* [BRIEF] Word for word, return each entry that follows, with every image removed.

Stored data
===
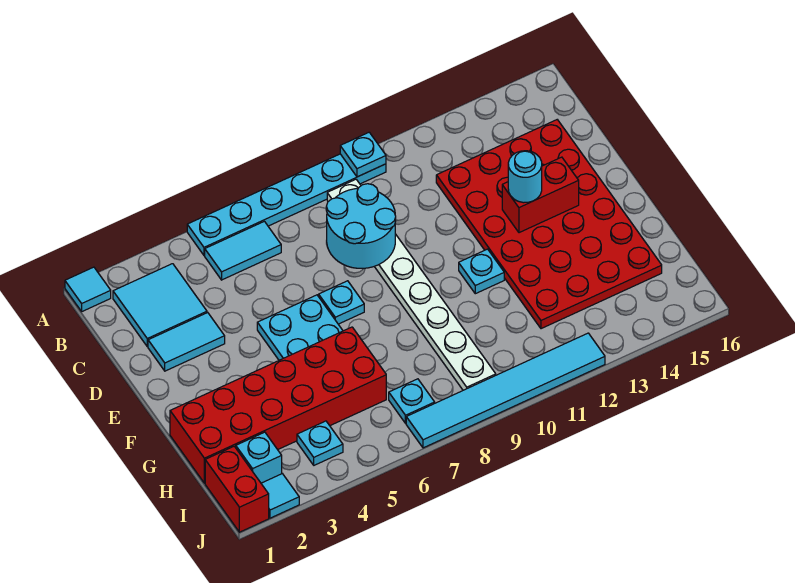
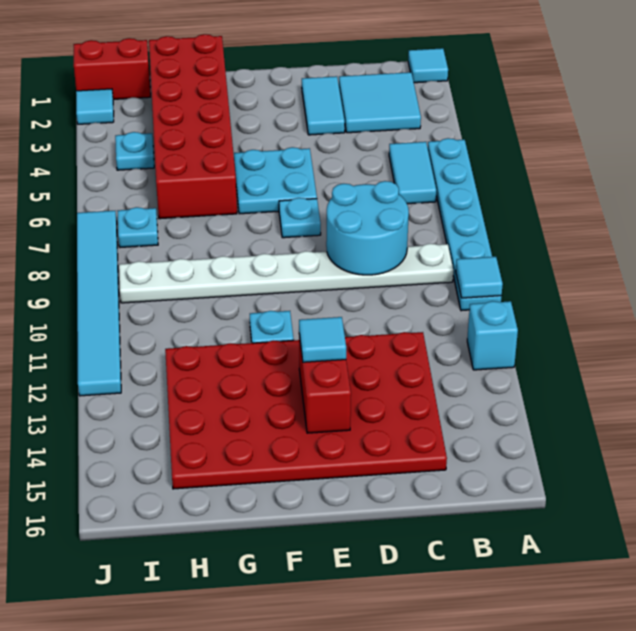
cyan 1x1 plate [340,132,386,177] -> cyan 1x1 tile [456,257,503,298]
cyan 1x1 round brick [508,151,542,203] -> cyan 1x1 tile [299,317,346,362]
cyan 1x1 brick [236,432,282,483] -> cyan 1x1 brick moved to [467,301,518,370]

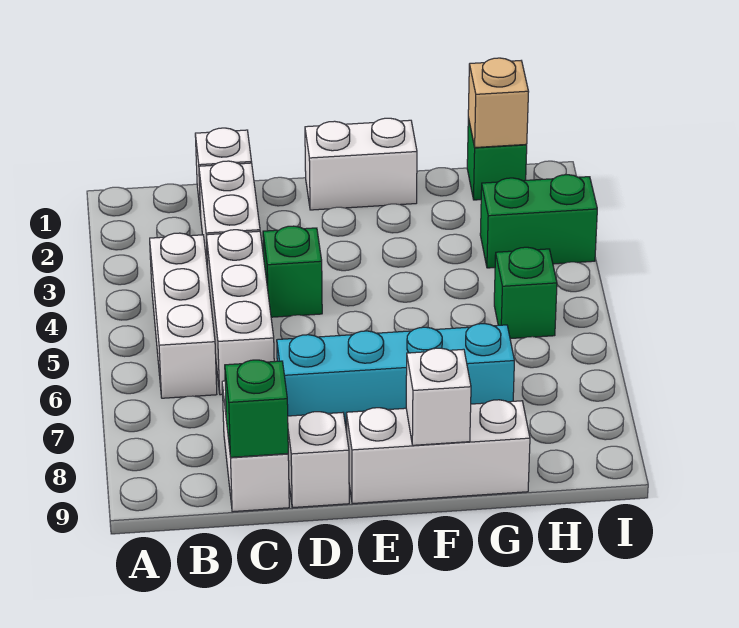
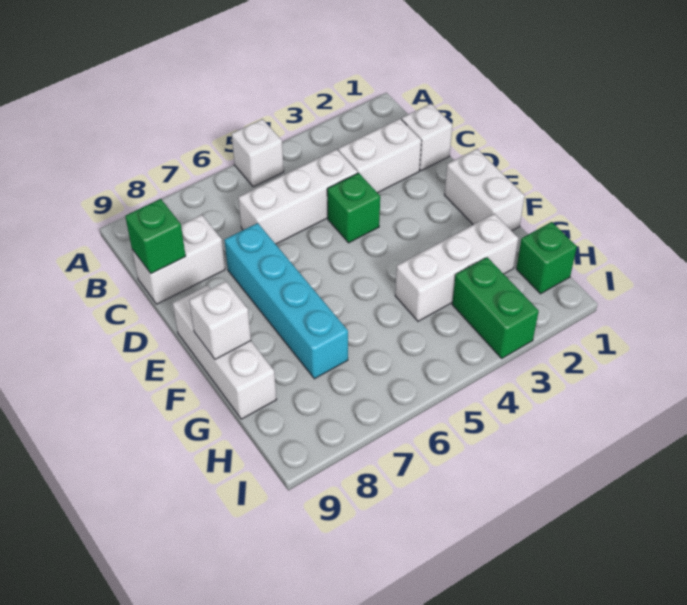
white 1x3 brick [150,233,217,398] -> white 1x3 brick moved to [395,214,518,321]
white 1x1 brick [288,412,349,508] -> white 1x1 brick moved to [232,119,284,187]
tan 1x1 brick [468,58,529,147] -> none
green 1x1 brick [494,247,557,339] -> none

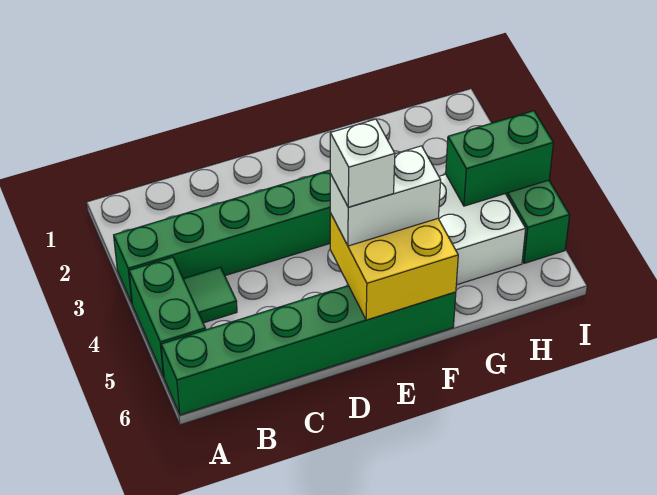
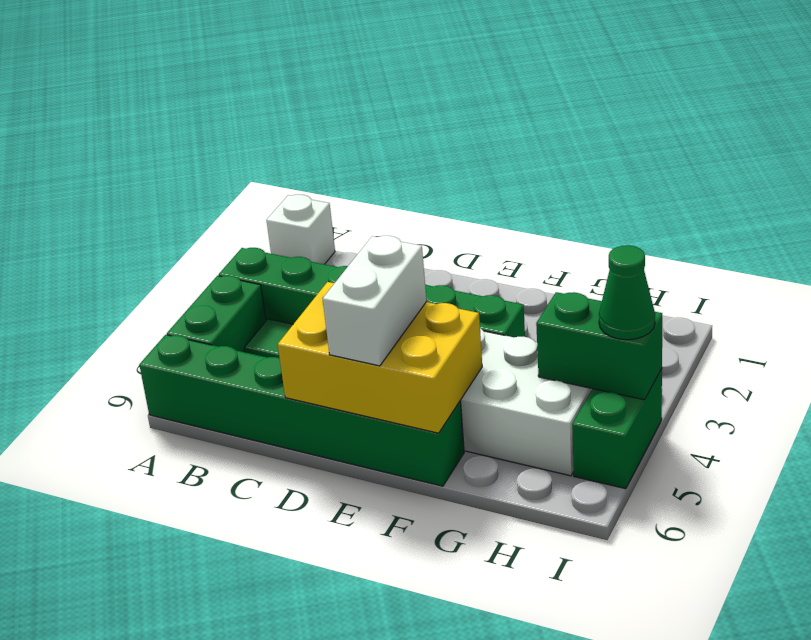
yellow 2x2 brick [330,213,458,320] -> yellow 2x3 brick [278,282,482,433]
white 1x2 brick [330,146,441,246] -> white 1x2 brick turned to [323,236,427,366]
white 1x1 brick [330,119,395,207] -> white 1x1 brick moved to [266,195,335,264]
none -> green 1x1 cone [599,245,655,340]

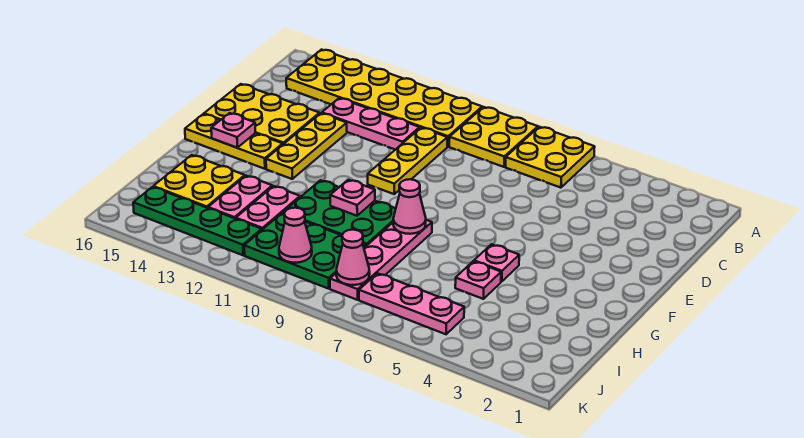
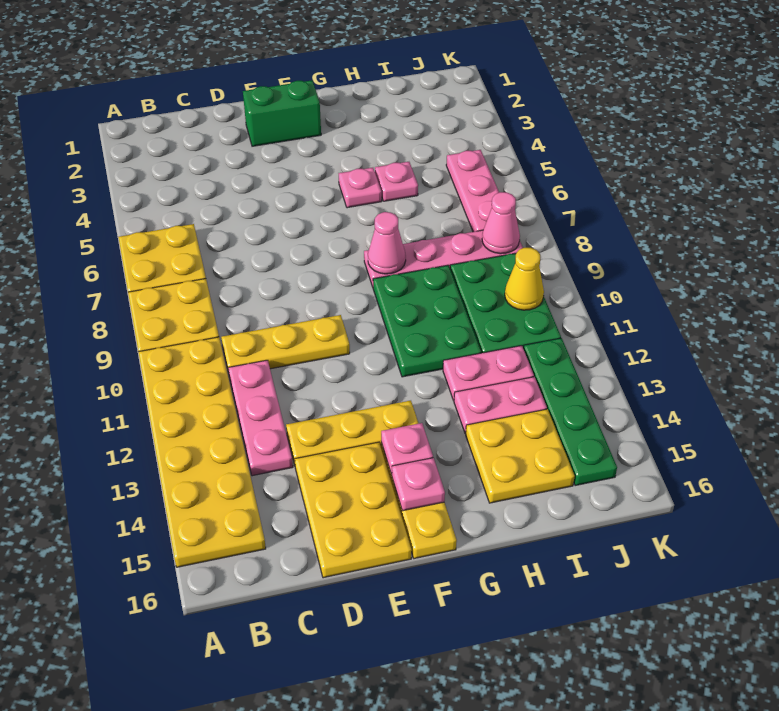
none -> green 1x2 brick [243,80,321,146]
pink 1x1 plate [330,180,375,216] -> pink 1x1 plate moved to [381,423,433,474]
pink 1x1 cone [279,208,312,263] -> yellow 1x1 cone [505,248,544,310]

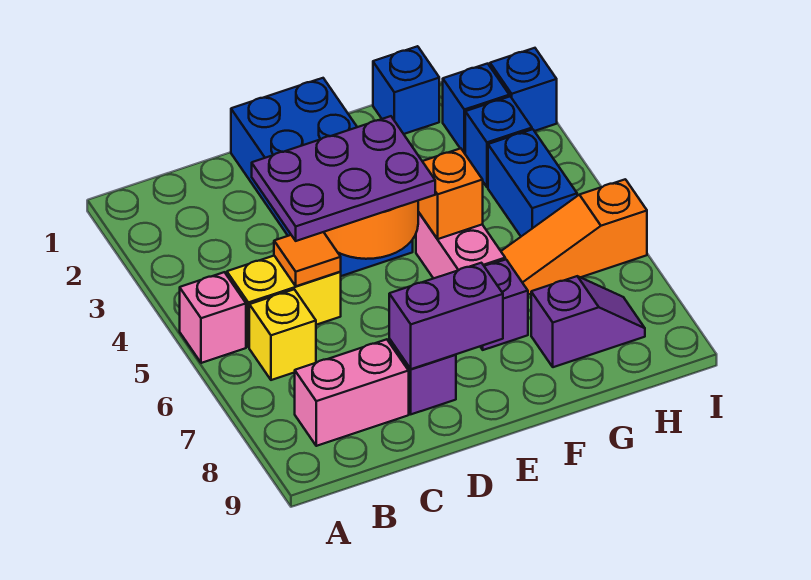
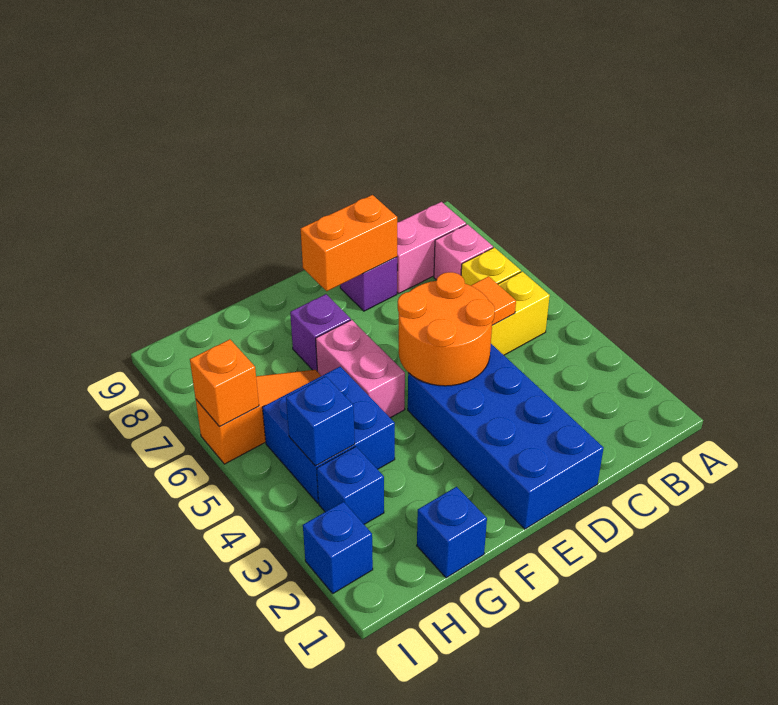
pink 1x1 brick [180,272,246,363] -> pink 1x1 brick moved to [434,224,493,280]
purple 2x3 plate [252,116,435,241] -> none
purple 1x2 brick [389,263,503,369] -> orange 1x2 brick [301,195,397,291]
orange 1x1 brick [418,148,483,239] -> orange 1x1 brick moved to [190,339,259,427]
purple 1x2 slope [531,276,645,367] -> none
blue 1x1 brick [443,64,509,153] -> blue 1x1 brick moved to [286,376,355,466]
blue 1x2 brick [488,129,577,236] -> blue 2x2 brick [262,367,395,503]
===
* [EXERCISE RESULT]
cyan 1x1 plate [340,132,386,177] -> cyan 1x1 tile [456,257,503,298]
cyan 1x1 round brick [508,151,542,203] -> cyan 1x1 tile [299,317,346,362]
cyan 1x1 brick [236,432,282,483] -> cyan 1x1 brick moved to [467,301,518,370]

white 1x3 brick [150,233,217,398] -> white 1x3 brick moved to [395,214,518,321]
white 1x1 brick [288,412,349,508] -> white 1x1 brick moved to [232,119,284,187]
tan 1x1 brick [468,58,529,147] -> none
green 1x1 brick [494,247,557,339] -> none

yellow 2x2 brick [330,213,458,320] -> yellow 2x3 brick [278,282,482,433]
white 1x2 brick [330,146,441,246] -> white 1x2 brick turned to [323,236,427,366]
white 1x1 brick [330,119,395,207] -> white 1x1 brick moved to [266,195,335,264]
none -> green 1x1 cone [599,245,655,340]

none -> green 1x2 brick [243,80,321,146]
pink 1x1 plate [330,180,375,216] -> pink 1x1 plate moved to [381,423,433,474]
pink 1x1 cone [279,208,312,263] -> yellow 1x1 cone [505,248,544,310]

pink 1x1 brick [180,272,246,363] -> pink 1x1 brick moved to [434,224,493,280]
purple 2x3 plate [252,116,435,241] -> none
purple 1x2 brick [389,263,503,369] -> orange 1x2 brick [301,195,397,291]
orange 1x1 brick [418,148,483,239] -> orange 1x1 brick moved to [190,339,259,427]
purple 1x2 slope [531,276,645,367] -> none
blue 1x1 brick [443,64,509,153] -> blue 1x1 brick moved to [286,376,355,466]
blue 1x2 brick [488,129,577,236] -> blue 2x2 brick [262,367,395,503]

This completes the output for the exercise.